**PROMPT:** Repeat exactly the lines below that lie between the line with "turquoise light bulb: 9 -> 7" and the line with "turquoise vase: 0 -> 1", counting both of those lines as part of the answer.

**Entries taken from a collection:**

++++++++++

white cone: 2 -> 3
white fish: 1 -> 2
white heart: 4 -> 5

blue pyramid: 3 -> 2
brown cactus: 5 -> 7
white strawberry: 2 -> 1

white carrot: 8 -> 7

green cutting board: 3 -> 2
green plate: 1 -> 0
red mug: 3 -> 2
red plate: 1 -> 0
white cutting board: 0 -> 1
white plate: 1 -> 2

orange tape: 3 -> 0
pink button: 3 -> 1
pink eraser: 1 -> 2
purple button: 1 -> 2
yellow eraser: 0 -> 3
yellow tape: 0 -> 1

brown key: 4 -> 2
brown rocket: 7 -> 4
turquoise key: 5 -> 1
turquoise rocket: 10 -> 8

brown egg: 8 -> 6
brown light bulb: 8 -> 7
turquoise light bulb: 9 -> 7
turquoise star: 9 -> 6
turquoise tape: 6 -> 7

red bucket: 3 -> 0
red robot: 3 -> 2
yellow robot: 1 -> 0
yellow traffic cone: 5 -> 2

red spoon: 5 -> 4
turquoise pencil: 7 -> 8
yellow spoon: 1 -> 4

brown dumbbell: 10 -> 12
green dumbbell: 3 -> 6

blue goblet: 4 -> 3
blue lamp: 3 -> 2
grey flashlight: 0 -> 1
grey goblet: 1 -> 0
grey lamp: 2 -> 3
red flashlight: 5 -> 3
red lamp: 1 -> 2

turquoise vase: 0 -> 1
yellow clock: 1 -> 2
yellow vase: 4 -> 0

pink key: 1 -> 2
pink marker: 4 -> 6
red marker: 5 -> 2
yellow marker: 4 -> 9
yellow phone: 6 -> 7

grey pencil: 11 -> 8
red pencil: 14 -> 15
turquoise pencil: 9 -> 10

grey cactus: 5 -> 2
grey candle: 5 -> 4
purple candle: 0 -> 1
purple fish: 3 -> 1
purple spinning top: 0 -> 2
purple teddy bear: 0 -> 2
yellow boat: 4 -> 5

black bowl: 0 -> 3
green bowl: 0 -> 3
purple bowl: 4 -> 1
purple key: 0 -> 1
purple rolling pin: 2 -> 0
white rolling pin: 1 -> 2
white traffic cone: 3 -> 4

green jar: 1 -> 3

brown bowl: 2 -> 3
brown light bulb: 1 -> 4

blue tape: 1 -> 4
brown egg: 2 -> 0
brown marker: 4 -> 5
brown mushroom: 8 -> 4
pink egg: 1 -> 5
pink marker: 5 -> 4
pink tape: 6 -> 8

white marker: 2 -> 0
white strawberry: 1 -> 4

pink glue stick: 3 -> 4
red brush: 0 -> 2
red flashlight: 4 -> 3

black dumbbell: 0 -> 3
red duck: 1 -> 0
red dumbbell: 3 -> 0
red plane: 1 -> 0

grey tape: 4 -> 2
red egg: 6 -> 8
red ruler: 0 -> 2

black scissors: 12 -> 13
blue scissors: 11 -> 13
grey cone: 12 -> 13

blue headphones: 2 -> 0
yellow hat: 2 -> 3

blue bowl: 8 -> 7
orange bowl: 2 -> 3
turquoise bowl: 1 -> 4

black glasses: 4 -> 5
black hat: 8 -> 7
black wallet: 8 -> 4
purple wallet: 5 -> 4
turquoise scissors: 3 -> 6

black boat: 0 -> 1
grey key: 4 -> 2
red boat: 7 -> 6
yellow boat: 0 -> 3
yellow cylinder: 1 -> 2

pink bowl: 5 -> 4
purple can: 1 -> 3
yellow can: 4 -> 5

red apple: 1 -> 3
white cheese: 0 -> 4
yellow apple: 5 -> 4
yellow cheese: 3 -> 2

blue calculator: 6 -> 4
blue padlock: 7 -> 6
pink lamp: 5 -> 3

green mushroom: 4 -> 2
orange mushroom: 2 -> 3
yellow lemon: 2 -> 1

++++++++++

**RESPONSE TO THE TASK:**
turquoise light bulb: 9 -> 7
turquoise star: 9 -> 6
turquoise tape: 6 -> 7

red bucket: 3 -> 0
red robot: 3 -> 2
yellow robot: 1 -> 0
yellow traffic cone: 5 -> 2

red spoon: 5 -> 4
turquoise pencil: 7 -> 8
yellow spoon: 1 -> 4

brown dumbbell: 10 -> 12
green dumbbell: 3 -> 6

blue goblet: 4 -> 3
blue lamp: 3 -> 2
grey flashlight: 0 -> 1
grey goblet: 1 -> 0
grey lamp: 2 -> 3
red flashlight: 5 -> 3
red lamp: 1 -> 2

turquoise vase: 0 -> 1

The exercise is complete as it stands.